## [YOUR INSTRUCTIONS]
Write out each record below exactly as it appears, with no pictures.

## [MATERIAL SUPPLIED]
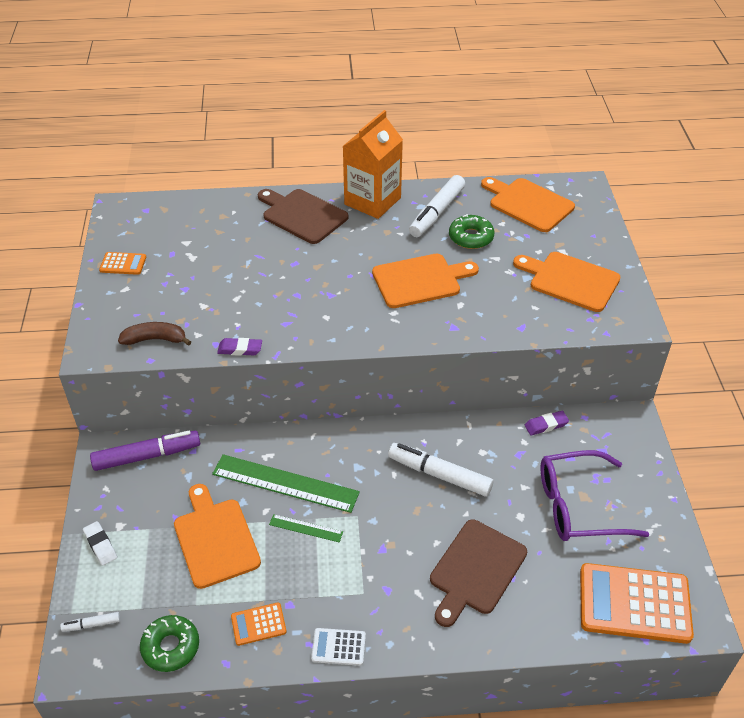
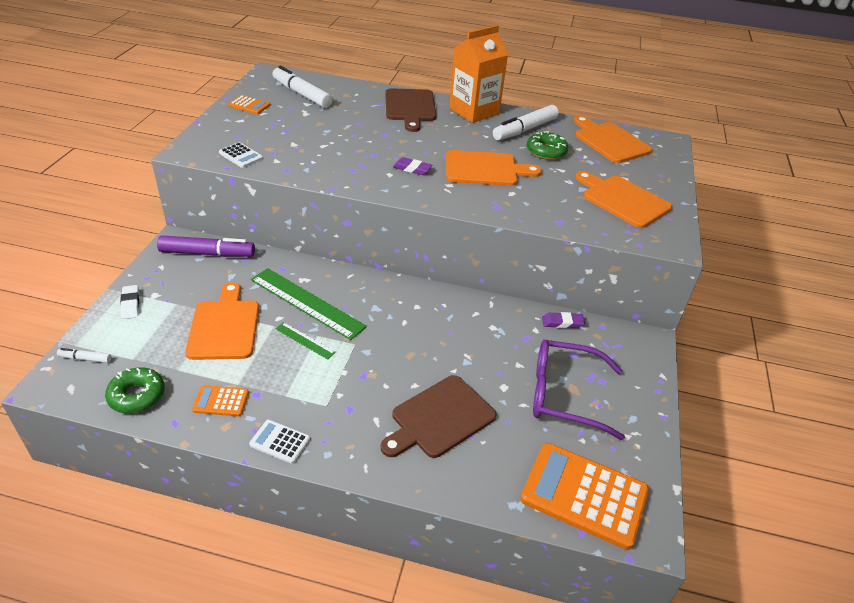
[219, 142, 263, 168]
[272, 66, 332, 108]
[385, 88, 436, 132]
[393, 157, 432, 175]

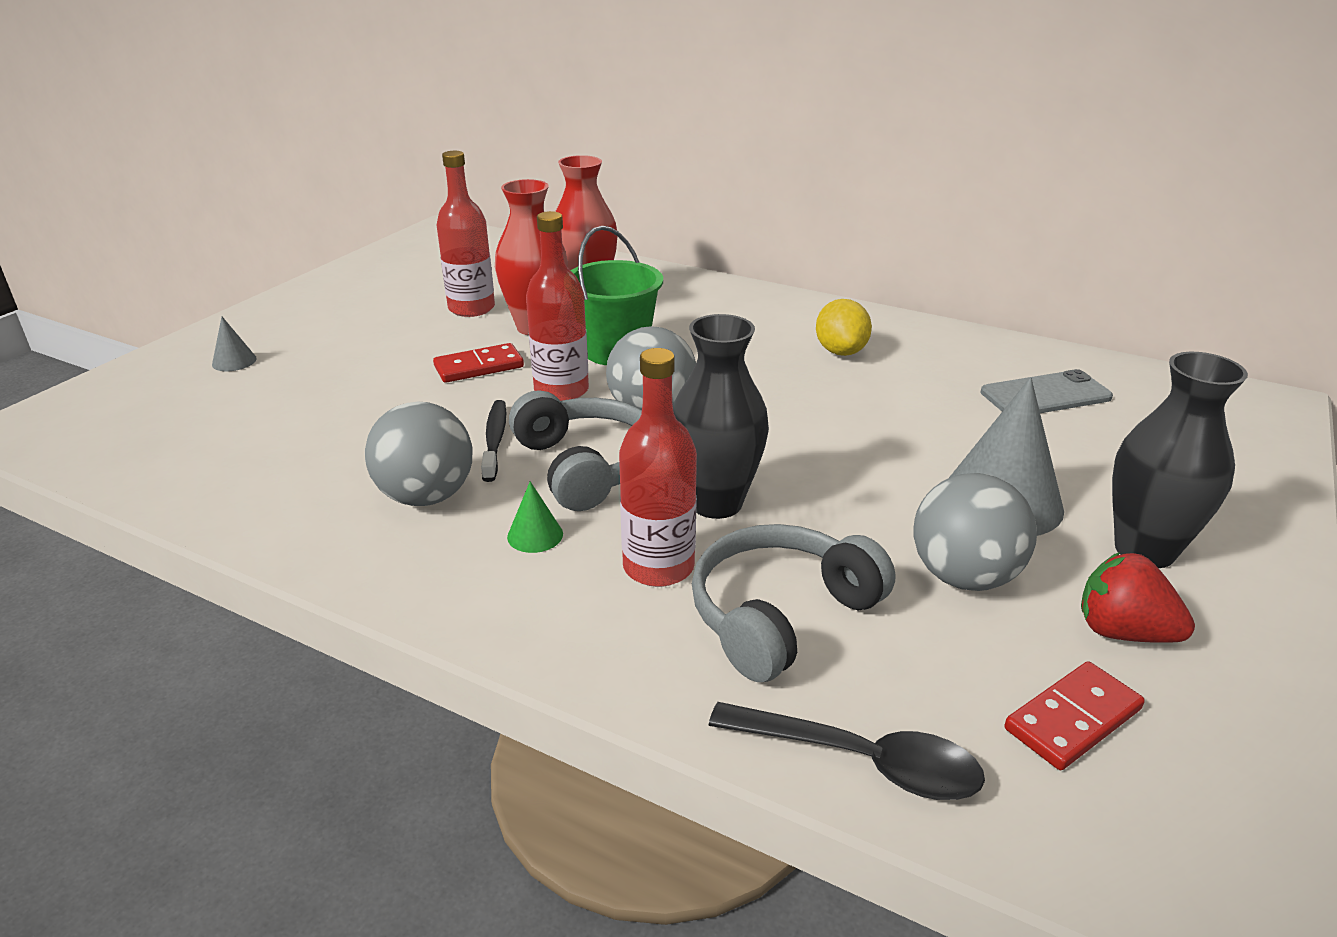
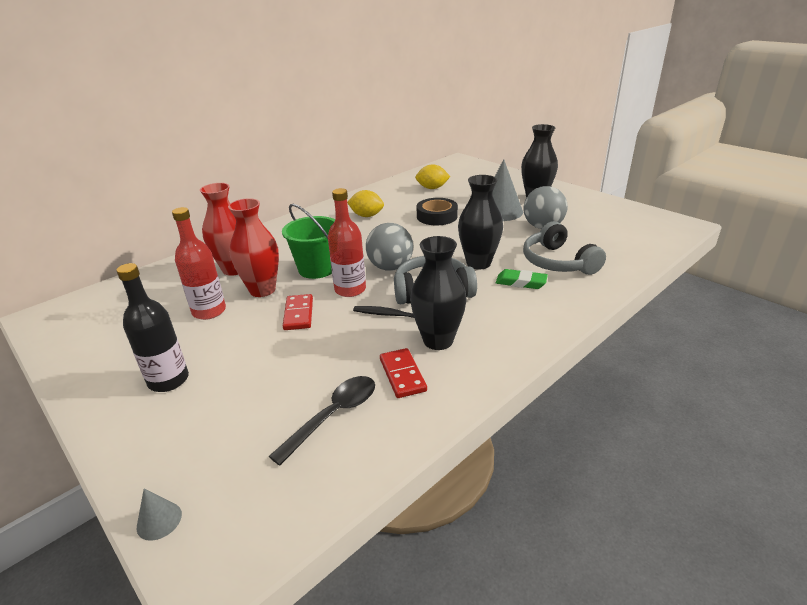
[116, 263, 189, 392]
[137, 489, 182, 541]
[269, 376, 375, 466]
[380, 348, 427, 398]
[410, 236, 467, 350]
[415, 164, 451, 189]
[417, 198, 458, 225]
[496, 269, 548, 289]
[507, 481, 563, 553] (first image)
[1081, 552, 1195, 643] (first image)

## [SOLUTION FOR THIS EXERCISE]
[219, 142, 263, 168]
[272, 66, 332, 108]
[385, 88, 436, 132]
[393, 157, 432, 175]

[116, 263, 189, 392]
[137, 489, 182, 541]
[269, 376, 375, 466]
[380, 348, 427, 398]
[410, 236, 467, 350]
[415, 164, 451, 189]
[417, 198, 458, 225]
[496, 269, 548, 289]
[507, 481, 563, 553] (first image)
[1081, 552, 1195, 643] (first image)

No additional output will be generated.